[[ Listed records, beginning ]]
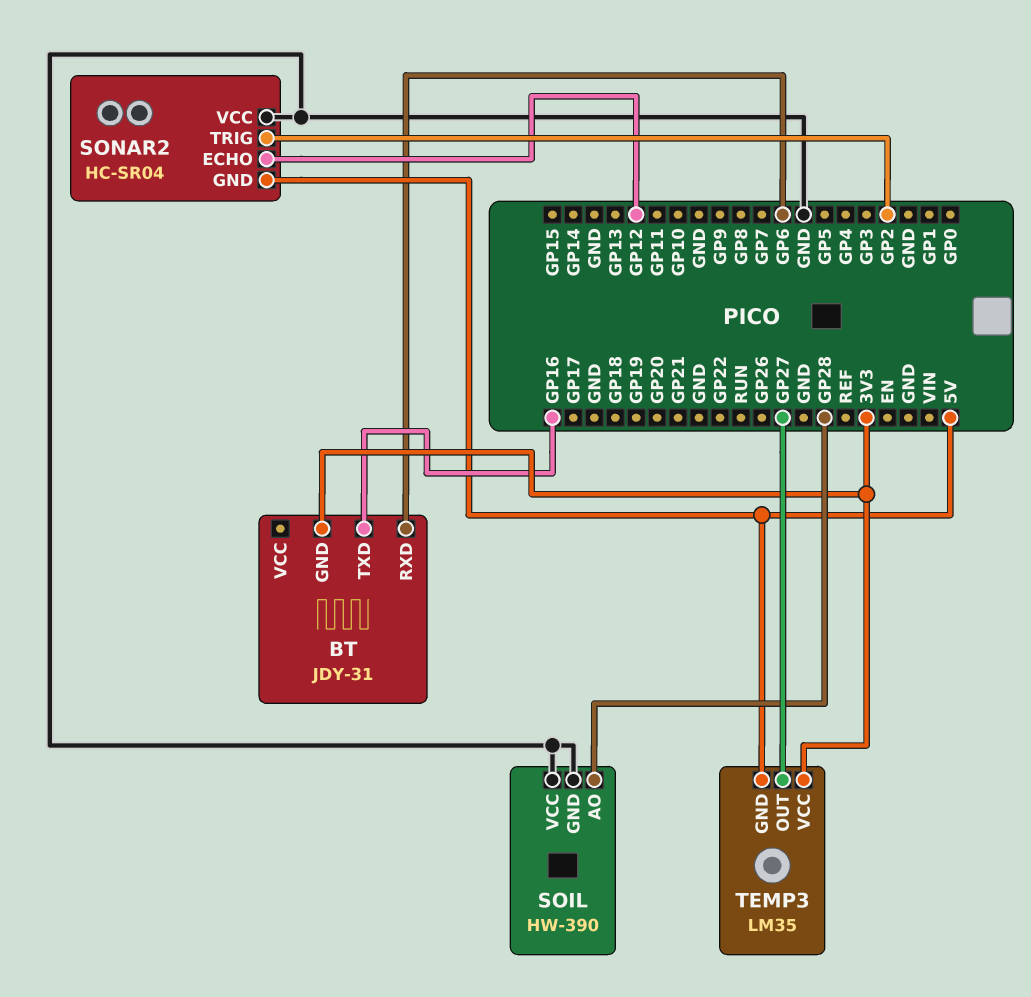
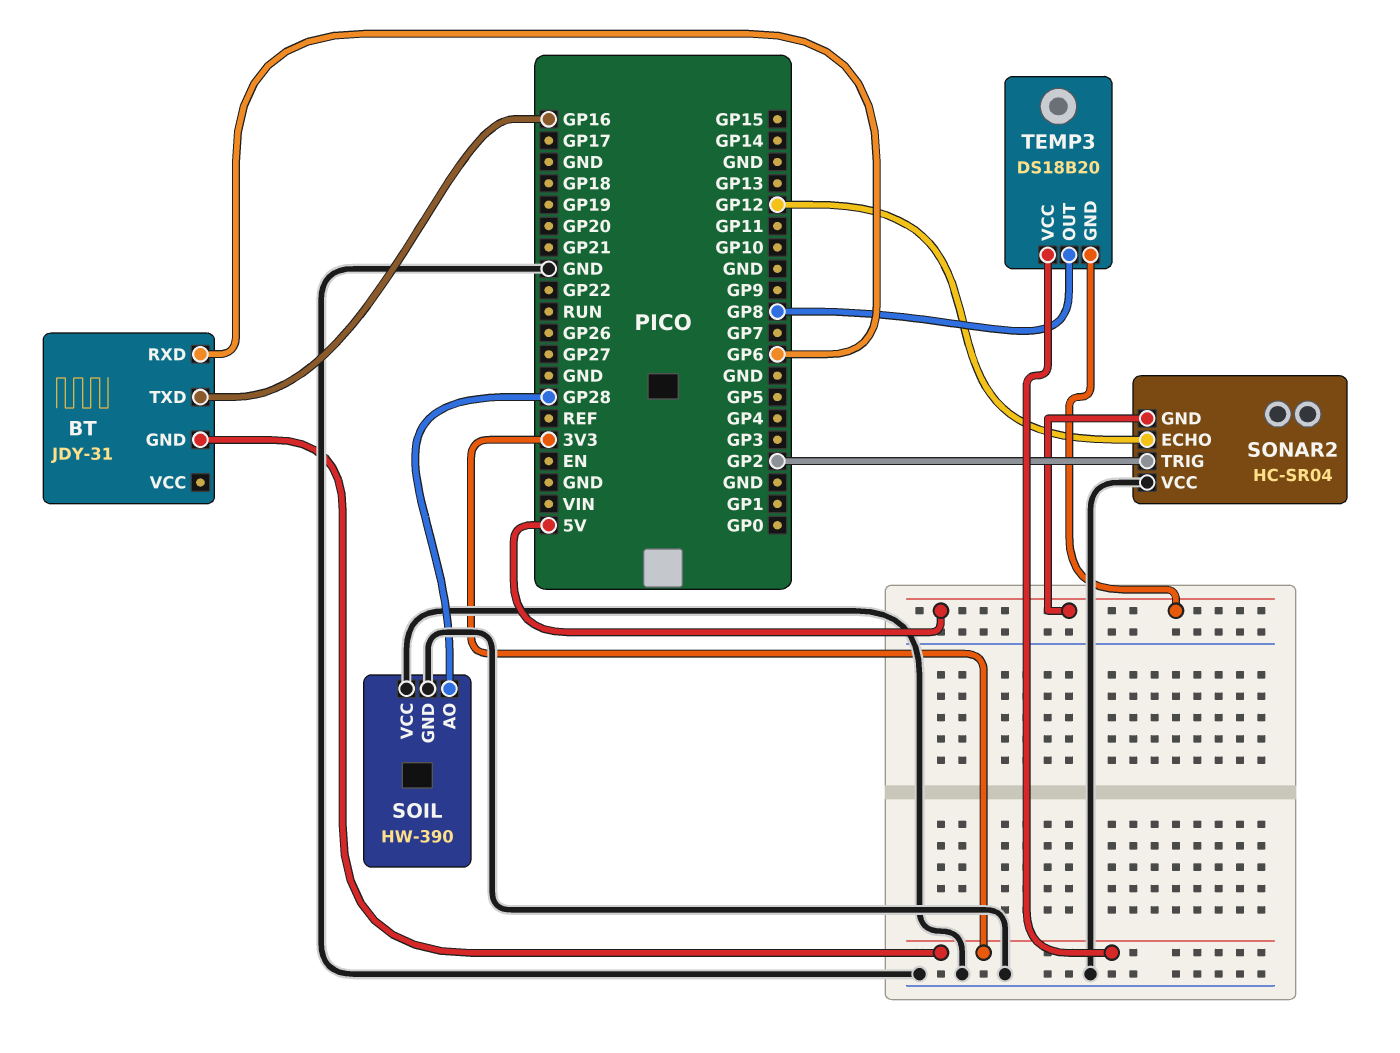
TEMP3: LM35 -> DS18B20
TEMP3 pin OUT: GP27 -> GP8

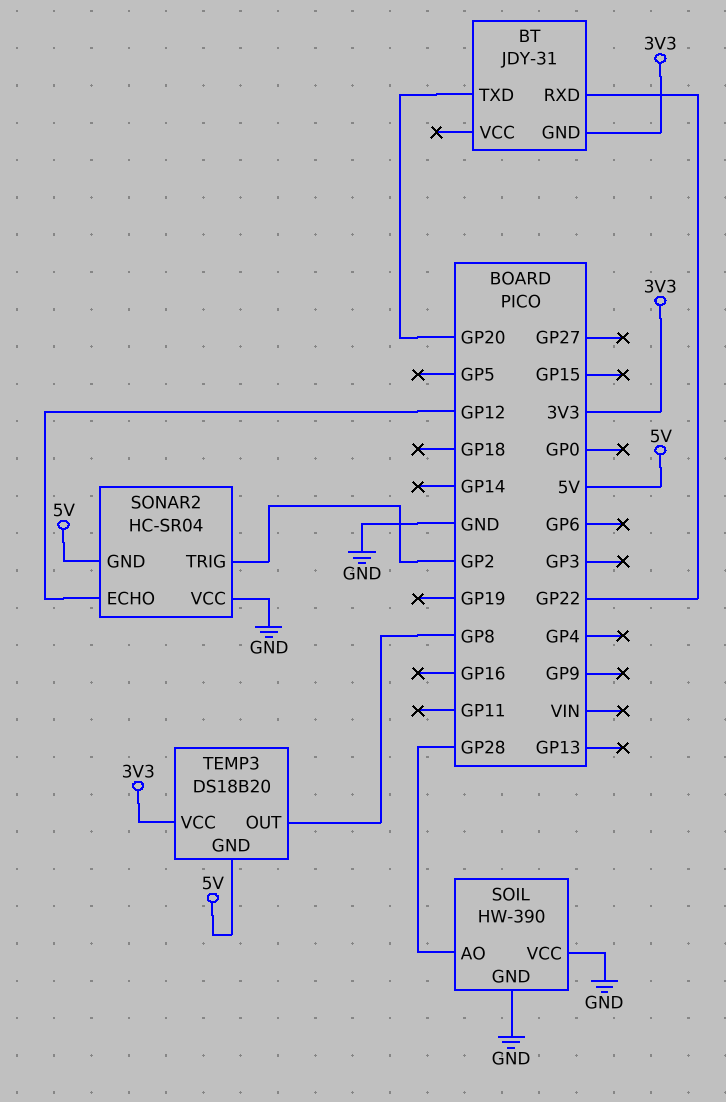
BT pin RXD: GP6 -> GP22
BT pin TXD: GP16 -> GP20

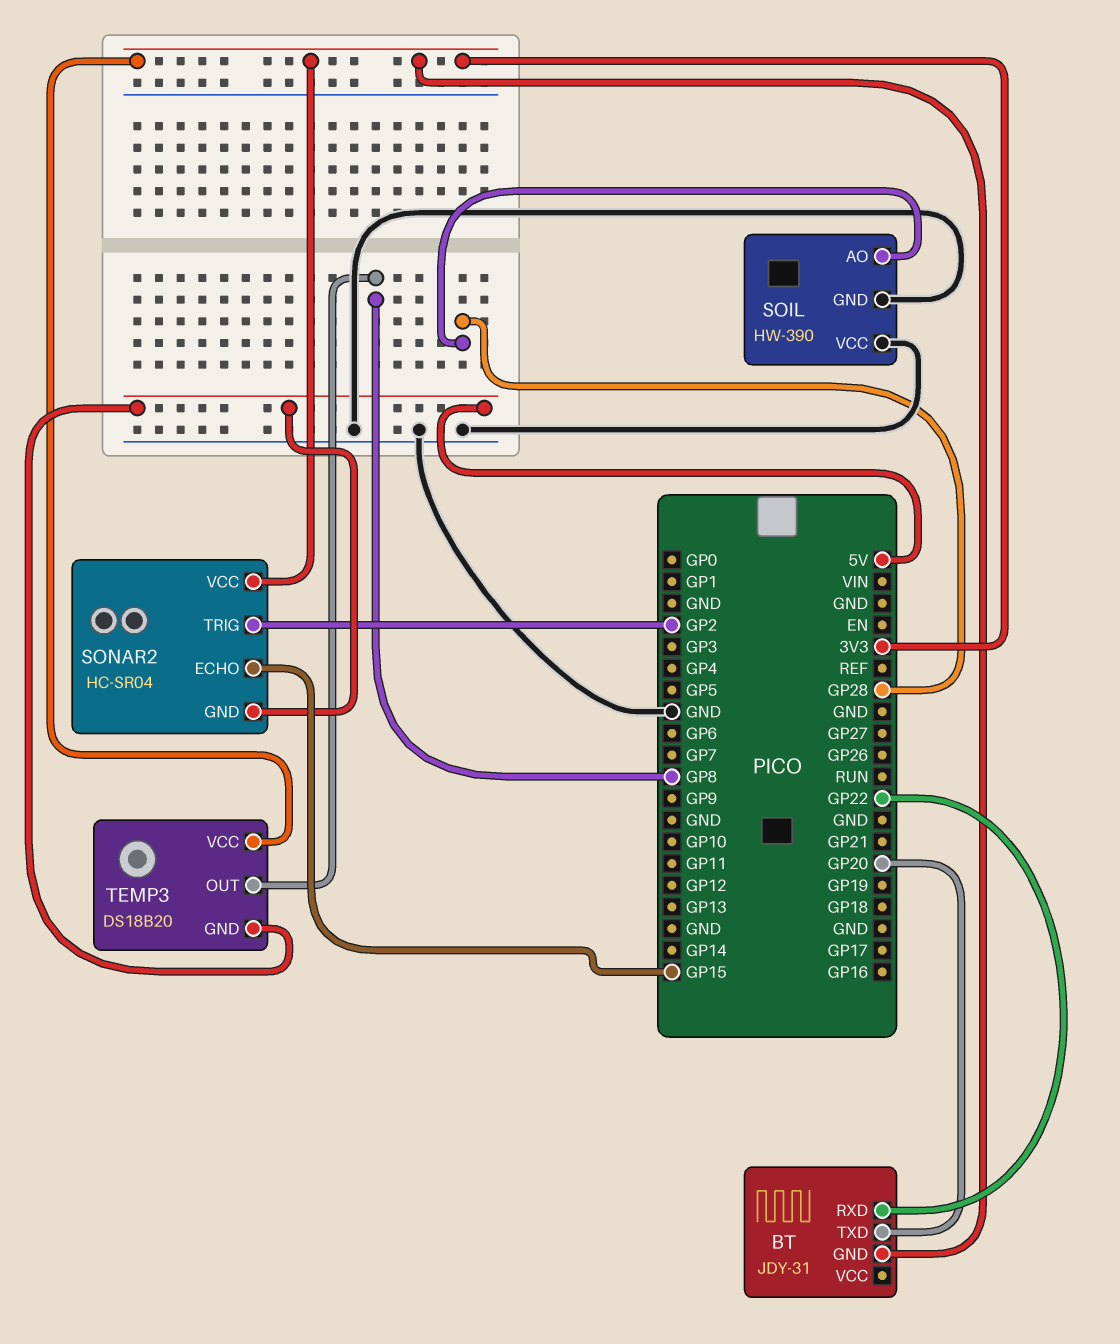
SONAR2 pin ECHO: GP12 -> GP15
SONAR2 pin VCC: GND -> 3V3

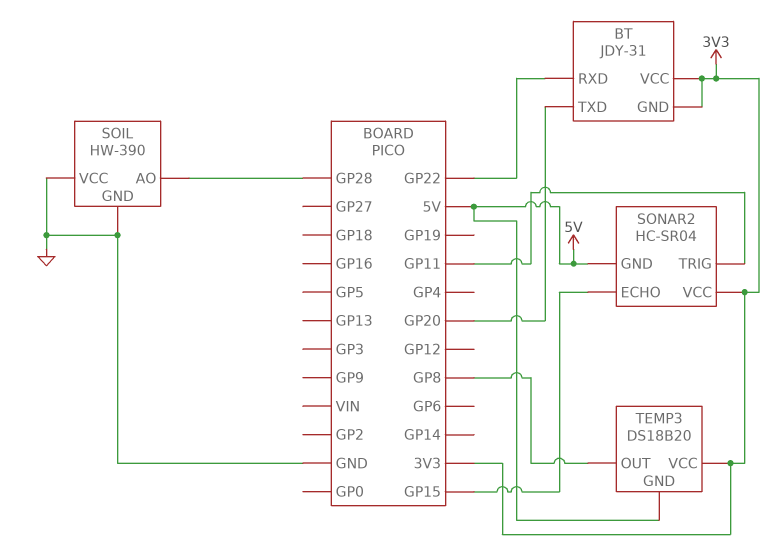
BT pin VCC: none -> 3V3
SONAR2 pin TRIG: GP2 -> GP11

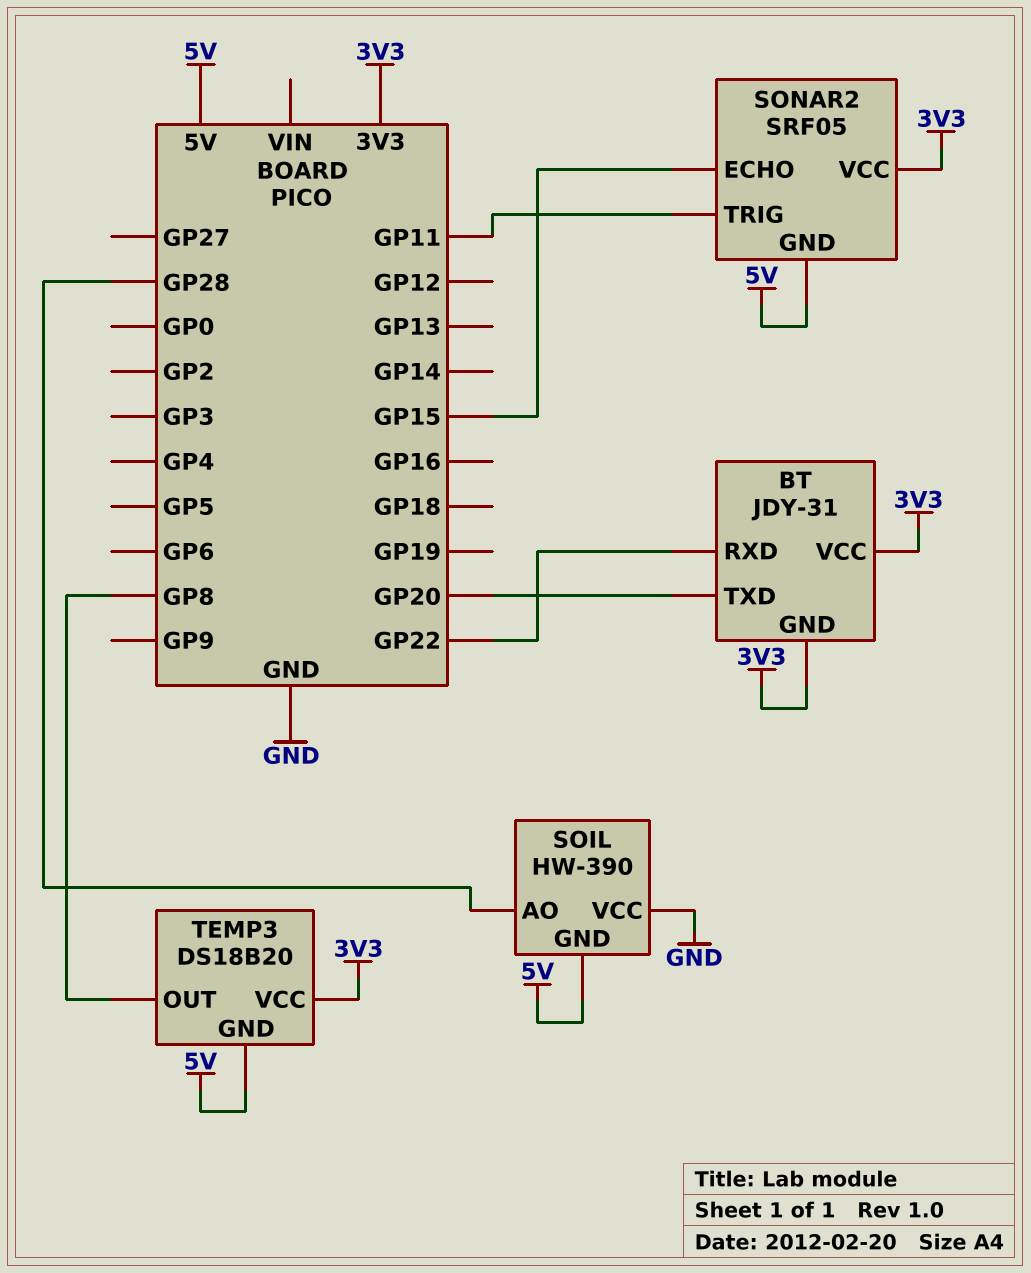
SOIL pin GND: GND -> 5V
SONAR2: HC-SR04 -> SRF05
[[ Listed records, end ]]
*Description of the task*: Set down the data above word for word, leaving every picture out.

*Response box*:
TEMP3: LM35 -> DS18B20
TEMP3 pin OUT: GP27 -> GP8

BT pin RXD: GP6 -> GP22
BT pin TXD: GP16 -> GP20

SONAR2 pin ECHO: GP12 -> GP15
SONAR2 pin VCC: GND -> 3V3

BT pin VCC: none -> 3V3
SONAR2 pin TRIG: GP2 -> GP11

SOIL pin GND: GND -> 5V
SONAR2: HC-SR04 -> SRF05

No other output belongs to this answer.